What you should do:
Pick each line containing "button" out of the records.

Information:
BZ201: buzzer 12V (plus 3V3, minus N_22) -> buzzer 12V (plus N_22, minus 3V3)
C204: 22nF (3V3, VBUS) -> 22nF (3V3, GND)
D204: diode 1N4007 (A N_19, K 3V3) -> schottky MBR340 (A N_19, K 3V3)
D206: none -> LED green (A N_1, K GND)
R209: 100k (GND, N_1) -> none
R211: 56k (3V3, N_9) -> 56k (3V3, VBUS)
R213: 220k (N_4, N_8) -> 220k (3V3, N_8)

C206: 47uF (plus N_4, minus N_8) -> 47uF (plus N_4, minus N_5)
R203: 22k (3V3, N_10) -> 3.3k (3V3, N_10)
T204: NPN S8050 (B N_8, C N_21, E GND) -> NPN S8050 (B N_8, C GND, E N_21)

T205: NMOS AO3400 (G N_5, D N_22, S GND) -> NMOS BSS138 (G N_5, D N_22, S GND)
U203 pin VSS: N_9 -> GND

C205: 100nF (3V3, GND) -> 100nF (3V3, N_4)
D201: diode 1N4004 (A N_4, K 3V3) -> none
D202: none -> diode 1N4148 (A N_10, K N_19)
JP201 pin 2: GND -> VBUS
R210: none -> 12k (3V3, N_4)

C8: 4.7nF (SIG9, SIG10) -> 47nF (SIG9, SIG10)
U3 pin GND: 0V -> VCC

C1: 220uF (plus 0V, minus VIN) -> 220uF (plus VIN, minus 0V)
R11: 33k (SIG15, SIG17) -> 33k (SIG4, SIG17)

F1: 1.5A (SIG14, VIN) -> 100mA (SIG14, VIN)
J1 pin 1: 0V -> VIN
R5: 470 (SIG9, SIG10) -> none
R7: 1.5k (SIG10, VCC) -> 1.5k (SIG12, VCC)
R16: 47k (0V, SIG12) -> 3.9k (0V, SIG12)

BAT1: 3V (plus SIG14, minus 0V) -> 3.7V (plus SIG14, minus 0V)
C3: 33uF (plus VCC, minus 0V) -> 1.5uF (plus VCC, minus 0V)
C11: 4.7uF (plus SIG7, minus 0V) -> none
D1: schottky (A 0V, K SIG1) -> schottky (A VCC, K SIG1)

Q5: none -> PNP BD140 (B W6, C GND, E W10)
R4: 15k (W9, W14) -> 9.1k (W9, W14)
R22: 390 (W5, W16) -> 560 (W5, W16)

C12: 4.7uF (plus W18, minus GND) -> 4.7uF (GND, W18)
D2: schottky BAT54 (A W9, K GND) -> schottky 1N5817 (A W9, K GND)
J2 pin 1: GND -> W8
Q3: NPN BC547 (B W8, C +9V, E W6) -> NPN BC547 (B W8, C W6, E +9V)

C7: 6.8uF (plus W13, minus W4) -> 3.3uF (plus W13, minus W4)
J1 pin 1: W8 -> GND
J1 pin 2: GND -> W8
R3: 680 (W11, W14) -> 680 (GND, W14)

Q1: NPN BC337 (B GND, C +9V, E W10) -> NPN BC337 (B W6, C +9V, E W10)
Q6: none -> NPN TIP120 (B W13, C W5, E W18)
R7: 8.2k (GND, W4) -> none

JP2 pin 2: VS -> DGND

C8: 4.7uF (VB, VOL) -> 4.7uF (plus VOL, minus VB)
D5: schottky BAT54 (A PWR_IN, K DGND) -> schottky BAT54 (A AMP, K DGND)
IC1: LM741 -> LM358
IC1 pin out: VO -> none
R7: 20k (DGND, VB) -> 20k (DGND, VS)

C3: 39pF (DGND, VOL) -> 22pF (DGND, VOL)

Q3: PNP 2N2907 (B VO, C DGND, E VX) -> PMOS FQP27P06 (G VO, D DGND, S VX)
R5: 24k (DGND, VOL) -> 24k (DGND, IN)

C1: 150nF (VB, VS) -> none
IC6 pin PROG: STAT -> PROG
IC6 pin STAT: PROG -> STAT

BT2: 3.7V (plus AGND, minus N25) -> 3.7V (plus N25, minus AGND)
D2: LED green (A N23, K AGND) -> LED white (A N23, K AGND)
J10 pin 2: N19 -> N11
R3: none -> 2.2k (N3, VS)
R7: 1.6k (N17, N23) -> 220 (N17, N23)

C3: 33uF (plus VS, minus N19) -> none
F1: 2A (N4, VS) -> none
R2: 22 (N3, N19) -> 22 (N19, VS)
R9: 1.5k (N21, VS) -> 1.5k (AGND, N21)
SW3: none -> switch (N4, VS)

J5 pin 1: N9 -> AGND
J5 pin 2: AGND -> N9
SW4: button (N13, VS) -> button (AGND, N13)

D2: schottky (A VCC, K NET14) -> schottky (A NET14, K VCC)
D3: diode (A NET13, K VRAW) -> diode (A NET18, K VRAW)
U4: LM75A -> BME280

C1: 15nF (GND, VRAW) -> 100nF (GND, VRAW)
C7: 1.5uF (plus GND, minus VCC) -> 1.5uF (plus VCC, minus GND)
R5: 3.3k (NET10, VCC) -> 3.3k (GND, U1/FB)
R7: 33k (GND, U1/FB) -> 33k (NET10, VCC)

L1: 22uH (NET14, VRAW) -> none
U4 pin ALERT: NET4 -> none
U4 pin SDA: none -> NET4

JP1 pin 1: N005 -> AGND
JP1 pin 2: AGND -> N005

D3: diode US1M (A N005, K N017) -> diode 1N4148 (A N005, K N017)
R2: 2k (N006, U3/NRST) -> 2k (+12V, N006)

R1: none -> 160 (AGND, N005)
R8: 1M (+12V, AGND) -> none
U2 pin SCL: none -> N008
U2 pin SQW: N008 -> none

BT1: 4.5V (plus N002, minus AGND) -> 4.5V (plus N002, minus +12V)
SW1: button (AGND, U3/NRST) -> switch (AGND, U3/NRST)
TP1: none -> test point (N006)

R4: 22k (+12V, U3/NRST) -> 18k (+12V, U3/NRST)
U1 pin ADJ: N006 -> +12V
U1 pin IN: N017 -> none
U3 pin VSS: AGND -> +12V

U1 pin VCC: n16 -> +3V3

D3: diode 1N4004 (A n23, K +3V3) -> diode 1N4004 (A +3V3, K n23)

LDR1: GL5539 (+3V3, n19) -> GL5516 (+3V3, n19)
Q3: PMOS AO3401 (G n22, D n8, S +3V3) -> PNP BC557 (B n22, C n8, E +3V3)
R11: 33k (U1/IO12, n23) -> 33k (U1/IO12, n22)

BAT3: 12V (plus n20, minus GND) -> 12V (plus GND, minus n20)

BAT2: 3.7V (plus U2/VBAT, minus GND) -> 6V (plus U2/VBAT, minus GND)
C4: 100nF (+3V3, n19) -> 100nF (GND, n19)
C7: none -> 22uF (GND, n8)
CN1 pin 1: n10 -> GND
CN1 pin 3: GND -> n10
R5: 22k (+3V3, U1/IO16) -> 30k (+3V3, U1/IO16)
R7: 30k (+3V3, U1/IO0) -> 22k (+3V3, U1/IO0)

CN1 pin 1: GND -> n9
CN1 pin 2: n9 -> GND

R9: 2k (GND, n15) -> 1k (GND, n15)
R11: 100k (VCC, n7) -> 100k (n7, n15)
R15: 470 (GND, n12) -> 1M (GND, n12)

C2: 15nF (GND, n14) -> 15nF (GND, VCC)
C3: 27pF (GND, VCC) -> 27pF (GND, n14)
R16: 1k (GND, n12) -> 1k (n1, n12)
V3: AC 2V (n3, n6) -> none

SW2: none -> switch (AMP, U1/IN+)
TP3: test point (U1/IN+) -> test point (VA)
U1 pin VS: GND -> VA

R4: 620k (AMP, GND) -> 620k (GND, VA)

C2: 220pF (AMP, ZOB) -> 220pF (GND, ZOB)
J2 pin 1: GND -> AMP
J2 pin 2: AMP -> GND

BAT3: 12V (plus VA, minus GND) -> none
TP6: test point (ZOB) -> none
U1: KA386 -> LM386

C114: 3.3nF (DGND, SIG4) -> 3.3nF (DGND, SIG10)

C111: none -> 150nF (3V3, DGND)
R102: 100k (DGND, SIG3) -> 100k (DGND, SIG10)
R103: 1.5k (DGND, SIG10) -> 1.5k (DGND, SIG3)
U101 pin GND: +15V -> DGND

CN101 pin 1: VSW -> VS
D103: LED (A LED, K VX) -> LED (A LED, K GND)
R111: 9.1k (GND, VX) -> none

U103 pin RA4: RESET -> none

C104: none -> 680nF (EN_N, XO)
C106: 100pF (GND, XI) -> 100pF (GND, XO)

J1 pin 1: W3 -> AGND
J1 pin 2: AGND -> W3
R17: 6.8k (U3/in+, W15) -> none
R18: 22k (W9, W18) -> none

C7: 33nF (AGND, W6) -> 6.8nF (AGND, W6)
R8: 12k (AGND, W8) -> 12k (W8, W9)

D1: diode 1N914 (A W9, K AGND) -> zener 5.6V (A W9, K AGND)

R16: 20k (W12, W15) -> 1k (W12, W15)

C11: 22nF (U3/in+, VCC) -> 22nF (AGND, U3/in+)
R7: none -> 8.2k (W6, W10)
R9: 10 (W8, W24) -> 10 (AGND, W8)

Expected answer:
SW4: button (N13, VS) -> button (AGND, N13)
SW1: button (AGND, U3/NRST) -> switch (AGND, U3/NRST)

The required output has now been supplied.